[[ GIVEN INFORMATION, beginning ]]

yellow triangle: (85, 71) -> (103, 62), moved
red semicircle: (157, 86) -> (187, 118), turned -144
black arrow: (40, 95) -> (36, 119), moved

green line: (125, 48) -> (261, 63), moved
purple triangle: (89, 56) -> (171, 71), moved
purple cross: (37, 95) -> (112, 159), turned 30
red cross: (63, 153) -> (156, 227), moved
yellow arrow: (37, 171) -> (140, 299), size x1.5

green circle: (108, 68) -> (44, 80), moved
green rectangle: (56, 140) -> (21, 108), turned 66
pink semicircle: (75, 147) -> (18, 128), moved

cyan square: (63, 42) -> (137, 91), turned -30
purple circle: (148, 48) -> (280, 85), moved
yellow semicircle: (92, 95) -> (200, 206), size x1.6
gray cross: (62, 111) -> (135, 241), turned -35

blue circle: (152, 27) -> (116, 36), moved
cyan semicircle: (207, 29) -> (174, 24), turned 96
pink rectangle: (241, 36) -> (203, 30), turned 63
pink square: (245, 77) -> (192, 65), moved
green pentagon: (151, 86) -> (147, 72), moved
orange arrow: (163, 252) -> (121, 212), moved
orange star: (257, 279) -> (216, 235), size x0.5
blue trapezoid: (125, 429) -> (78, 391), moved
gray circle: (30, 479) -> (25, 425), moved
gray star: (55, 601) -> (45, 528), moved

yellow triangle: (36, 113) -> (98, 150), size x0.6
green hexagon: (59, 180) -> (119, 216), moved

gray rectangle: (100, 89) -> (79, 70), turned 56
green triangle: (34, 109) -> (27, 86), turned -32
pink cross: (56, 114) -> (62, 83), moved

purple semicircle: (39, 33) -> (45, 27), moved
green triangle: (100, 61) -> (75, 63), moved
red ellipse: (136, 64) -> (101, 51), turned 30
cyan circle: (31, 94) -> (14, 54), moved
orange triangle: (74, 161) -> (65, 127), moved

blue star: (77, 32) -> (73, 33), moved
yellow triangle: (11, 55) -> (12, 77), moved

[[ GIVEN INFORMATION, end ]]

### TASK OBJECTIVE
Reproduce the entries above exactly, every line included.

### EXPECTED OUTPUT
yellow triangle: (85, 71) -> (103, 62), moved
red semicircle: (157, 86) -> (187, 118), turned -144
black arrow: (40, 95) -> (36, 119), moved

green line: (125, 48) -> (261, 63), moved
purple triangle: (89, 56) -> (171, 71), moved
purple cross: (37, 95) -> (112, 159), turned 30
red cross: (63, 153) -> (156, 227), moved
yellow arrow: (37, 171) -> (140, 299), size x1.5

green circle: (108, 68) -> (44, 80), moved
green rectangle: (56, 140) -> (21, 108), turned 66
pink semicircle: (75, 147) -> (18, 128), moved

cyan square: (63, 42) -> (137, 91), turned -30
purple circle: (148, 48) -> (280, 85), moved
yellow semicircle: (92, 95) -> (200, 206), size x1.6
gray cross: (62, 111) -> (135, 241), turned -35

blue circle: (152, 27) -> (116, 36), moved
cyan semicircle: (207, 29) -> (174, 24), turned 96
pink rectangle: (241, 36) -> (203, 30), turned 63
pink square: (245, 77) -> (192, 65), moved
green pentagon: (151, 86) -> (147, 72), moved
orange arrow: (163, 252) -> (121, 212), moved
orange star: (257, 279) -> (216, 235), size x0.5
blue trapezoid: (125, 429) -> (78, 391), moved
gray circle: (30, 479) -> (25, 425), moved
gray star: (55, 601) -> (45, 528), moved

yellow triangle: (36, 113) -> (98, 150), size x0.6
green hexagon: (59, 180) -> (119, 216), moved

gray rectangle: (100, 89) -> (79, 70), turned 56
green triangle: (34, 109) -> (27, 86), turned -32
pink cross: (56, 114) -> (62, 83), moved

purple semicircle: (39, 33) -> (45, 27), moved
green triangle: (100, 61) -> (75, 63), moved
red ellipse: (136, 64) -> (101, 51), turned 30
cyan circle: (31, 94) -> (14, 54), moved
orange triangle: (74, 161) -> (65, 127), moved

blue star: (77, 32) -> (73, 33), moved
yellow triangle: (11, 55) -> (12, 77), moved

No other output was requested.